| Problem statement |
Return only the tail of the data below, word for word: the line with "TFT3 pin DC: GP3 -> GP22" and each line after it through the final one.

[Before-and-after change data]
━━━━━━━━━━━━━━━━━━━━
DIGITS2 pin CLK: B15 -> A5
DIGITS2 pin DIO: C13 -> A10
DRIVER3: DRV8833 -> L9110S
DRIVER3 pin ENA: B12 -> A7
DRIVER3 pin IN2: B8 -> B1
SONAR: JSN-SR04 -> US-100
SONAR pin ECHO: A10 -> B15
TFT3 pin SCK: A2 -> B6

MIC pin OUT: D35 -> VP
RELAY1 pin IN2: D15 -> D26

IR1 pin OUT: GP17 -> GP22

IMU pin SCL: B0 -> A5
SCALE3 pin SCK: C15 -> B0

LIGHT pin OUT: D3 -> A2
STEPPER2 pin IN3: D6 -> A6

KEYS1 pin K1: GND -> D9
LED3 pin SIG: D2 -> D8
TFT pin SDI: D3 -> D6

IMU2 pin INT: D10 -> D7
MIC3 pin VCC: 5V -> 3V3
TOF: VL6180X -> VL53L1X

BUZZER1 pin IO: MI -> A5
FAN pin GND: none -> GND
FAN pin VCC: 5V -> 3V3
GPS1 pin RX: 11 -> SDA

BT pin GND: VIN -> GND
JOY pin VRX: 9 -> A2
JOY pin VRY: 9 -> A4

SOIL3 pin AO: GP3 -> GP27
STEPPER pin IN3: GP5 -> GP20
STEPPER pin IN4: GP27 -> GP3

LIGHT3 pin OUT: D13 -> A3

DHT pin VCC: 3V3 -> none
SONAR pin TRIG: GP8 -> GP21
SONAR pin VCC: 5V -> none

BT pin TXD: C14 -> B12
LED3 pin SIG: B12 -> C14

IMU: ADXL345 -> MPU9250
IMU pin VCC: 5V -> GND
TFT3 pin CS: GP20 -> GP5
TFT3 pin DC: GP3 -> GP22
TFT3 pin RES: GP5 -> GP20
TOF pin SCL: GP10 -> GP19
━━━━━━━━━━━━━━━━━━━━
| Answer space |
TFT3 pin DC: GP3 -> GP22
TFT3 pin RES: GP5 -> GP20
TOF pin SCL: GP10 -> GP19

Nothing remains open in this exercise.